>>>>>

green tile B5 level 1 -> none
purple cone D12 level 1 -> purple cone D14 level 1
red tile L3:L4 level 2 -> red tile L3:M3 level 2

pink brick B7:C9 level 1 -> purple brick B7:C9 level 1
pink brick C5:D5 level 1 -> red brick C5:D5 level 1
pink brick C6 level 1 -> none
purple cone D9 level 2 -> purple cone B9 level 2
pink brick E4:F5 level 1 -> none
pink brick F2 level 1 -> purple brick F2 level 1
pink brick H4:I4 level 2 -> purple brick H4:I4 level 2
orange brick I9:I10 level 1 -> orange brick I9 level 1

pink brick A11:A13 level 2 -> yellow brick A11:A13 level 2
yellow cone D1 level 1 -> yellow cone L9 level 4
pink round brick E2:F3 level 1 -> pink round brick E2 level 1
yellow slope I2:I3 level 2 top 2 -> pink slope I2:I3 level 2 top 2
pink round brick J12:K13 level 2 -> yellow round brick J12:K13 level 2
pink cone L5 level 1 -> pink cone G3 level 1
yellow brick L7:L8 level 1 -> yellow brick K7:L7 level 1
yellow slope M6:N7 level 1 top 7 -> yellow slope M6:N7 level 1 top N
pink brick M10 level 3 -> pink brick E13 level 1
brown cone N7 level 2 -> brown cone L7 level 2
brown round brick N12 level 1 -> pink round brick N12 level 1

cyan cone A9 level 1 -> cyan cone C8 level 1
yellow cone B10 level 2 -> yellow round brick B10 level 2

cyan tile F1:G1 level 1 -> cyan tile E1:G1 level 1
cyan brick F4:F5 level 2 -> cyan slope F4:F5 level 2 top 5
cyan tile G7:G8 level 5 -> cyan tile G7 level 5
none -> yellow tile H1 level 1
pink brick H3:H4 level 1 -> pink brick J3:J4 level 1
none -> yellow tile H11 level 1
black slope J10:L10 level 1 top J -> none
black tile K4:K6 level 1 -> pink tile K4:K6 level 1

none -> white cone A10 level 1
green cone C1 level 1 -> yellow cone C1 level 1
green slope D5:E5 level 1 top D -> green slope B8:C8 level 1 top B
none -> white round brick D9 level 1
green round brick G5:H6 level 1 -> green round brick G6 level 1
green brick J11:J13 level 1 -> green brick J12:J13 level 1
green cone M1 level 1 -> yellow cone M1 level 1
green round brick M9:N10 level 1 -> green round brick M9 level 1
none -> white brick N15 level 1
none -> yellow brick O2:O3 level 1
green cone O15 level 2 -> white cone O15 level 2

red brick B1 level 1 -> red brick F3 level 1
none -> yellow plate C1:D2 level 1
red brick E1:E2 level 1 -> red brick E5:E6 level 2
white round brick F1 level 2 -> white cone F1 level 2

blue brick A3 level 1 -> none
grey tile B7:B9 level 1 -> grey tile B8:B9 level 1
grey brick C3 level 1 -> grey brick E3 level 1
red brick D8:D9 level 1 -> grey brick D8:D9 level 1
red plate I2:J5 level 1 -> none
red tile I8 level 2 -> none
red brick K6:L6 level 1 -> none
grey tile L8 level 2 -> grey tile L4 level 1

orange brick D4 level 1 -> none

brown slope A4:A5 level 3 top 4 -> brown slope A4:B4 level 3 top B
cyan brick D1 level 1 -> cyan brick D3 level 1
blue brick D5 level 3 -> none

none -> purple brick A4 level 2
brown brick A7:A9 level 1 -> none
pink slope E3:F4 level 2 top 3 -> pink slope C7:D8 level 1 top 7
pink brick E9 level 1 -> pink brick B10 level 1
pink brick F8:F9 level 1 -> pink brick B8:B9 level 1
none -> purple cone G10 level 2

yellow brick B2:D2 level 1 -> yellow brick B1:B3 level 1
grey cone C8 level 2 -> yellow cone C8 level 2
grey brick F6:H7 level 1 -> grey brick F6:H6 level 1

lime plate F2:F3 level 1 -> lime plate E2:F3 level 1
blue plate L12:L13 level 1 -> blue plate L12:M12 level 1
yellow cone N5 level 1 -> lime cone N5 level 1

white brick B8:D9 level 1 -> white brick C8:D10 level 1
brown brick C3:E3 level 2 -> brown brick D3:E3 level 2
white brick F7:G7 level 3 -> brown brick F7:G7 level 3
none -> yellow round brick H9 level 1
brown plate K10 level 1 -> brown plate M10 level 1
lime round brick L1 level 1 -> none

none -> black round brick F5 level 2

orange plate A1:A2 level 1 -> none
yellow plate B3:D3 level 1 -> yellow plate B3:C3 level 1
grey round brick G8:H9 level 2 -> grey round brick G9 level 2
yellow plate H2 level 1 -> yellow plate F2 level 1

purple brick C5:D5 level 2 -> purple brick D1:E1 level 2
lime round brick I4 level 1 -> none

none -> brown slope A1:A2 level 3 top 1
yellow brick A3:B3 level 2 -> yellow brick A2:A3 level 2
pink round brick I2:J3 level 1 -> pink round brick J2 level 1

<<<<<

Exercise. Word for word, restate the lines above from the line containing "green cone C1" through the line containing "grey cone C8", with both included and nothing else.

Response to the task.
green cone C1 level 1 -> yellow cone C1 level 1
green slope D5:E5 level 1 top D -> green slope B8:C8 level 1 top B
none -> white round brick D9 level 1
green round brick G5:H6 level 1 -> green round brick G6 level 1
green brick J11:J13 level 1 -> green brick J12:J13 level 1
green cone M1 level 1 -> yellow cone M1 level 1
green round brick M9:N10 level 1 -> green round brick M9 level 1
none -> white brick N15 level 1
none -> yellow brick O2:O3 level 1
green cone O15 level 2 -> white cone O15 level 2

red brick B1 level 1 -> red brick F3 level 1
none -> yellow plate C1:D2 level 1
red brick E1:E2 level 1 -> red brick E5:E6 level 2
white round brick F1 level 2 -> white cone F1 level 2

blue brick A3 level 1 -> none
grey tile B7:B9 level 1 -> grey tile B8:B9 level 1
grey brick C3 level 1 -> grey brick E3 level 1
red brick D8:D9 level 1 -> grey brick D8:D9 level 1
red plate I2:J5 level 1 -> none
red tile I8 level 2 -> none
red brick K6:L6 level 1 -> none
grey tile L8 level 2 -> grey tile L4 level 1

orange brick D4 level 1 -> none

brown slope A4:A5 level 3 top 4 -> brown slope A4:B4 level 3 top B
cyan brick D1 level 1 -> cyan brick D3 level 1
blue brick D5 level 3 -> none

none -> purple brick A4 level 2
brown brick A7:A9 level 1 -> none
pink slope E3:F4 level 2 top 3 -> pink slope C7:D8 level 1 top 7
pink brick E9 level 1 -> pink brick B10 level 1
pink brick F8:F9 level 1 -> pink brick B8:B9 level 1
none -> purple cone G10 level 2

yellow brick B2:D2 level 1 -> yellow brick B1:B3 level 1
grey cone C8 level 2 -> yellow cone C8 level 2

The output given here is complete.